- _Your assignment_
Match the string "hexagon" against each line below, and copy every line that matches.

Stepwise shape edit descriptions

[Start of section]

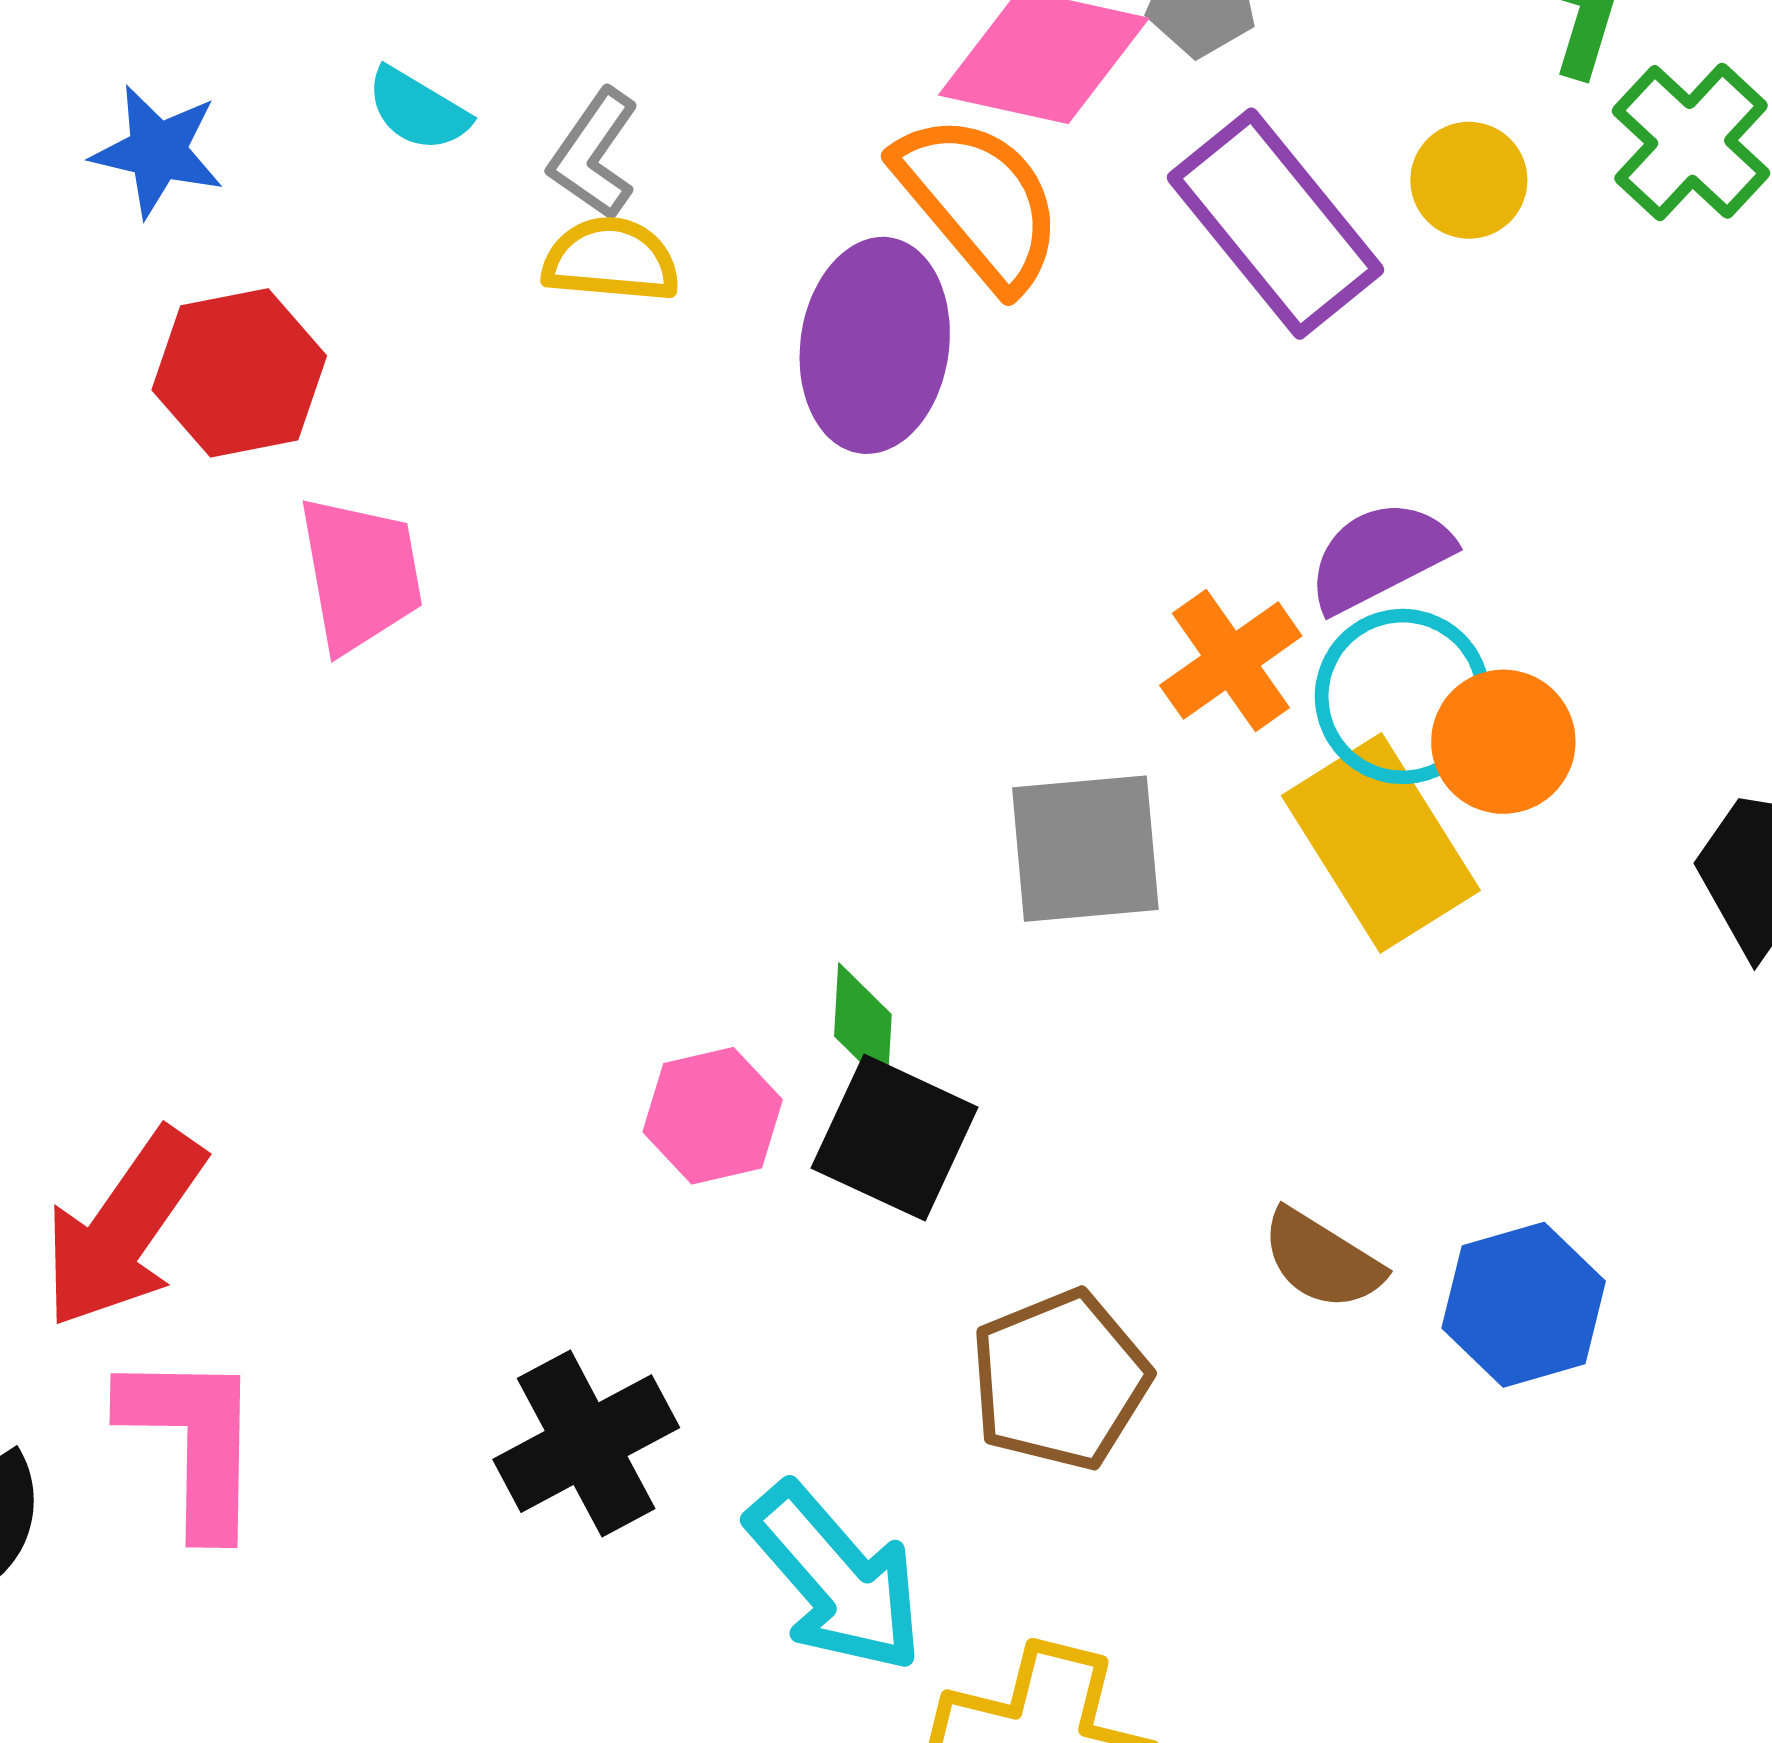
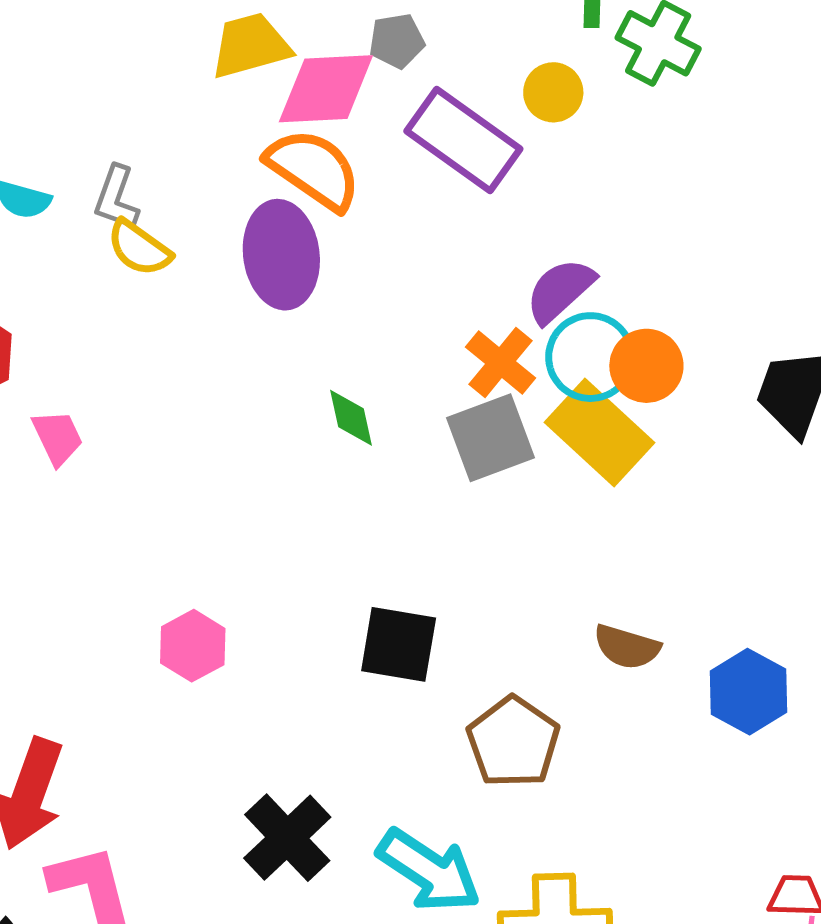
yellow semicircle: (611, 260) -> (139, 248), turned -134
pink trapezoid: (360, 574) -> (58, 438), size x0.7
gray square: (1085, 849) -> (491, 438), moved
green diamond: (863, 1025) -> (351, 418), moved
pink hexagon: (713, 1116) -> (193, 646), moved
blue hexagon: (1524, 1305) -> (749, 692), moved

[End of section]

- _Result below_
pink hexagon: (713, 1116) -> (193, 646), moved
blue hexagon: (1524, 1305) -> (749, 692), moved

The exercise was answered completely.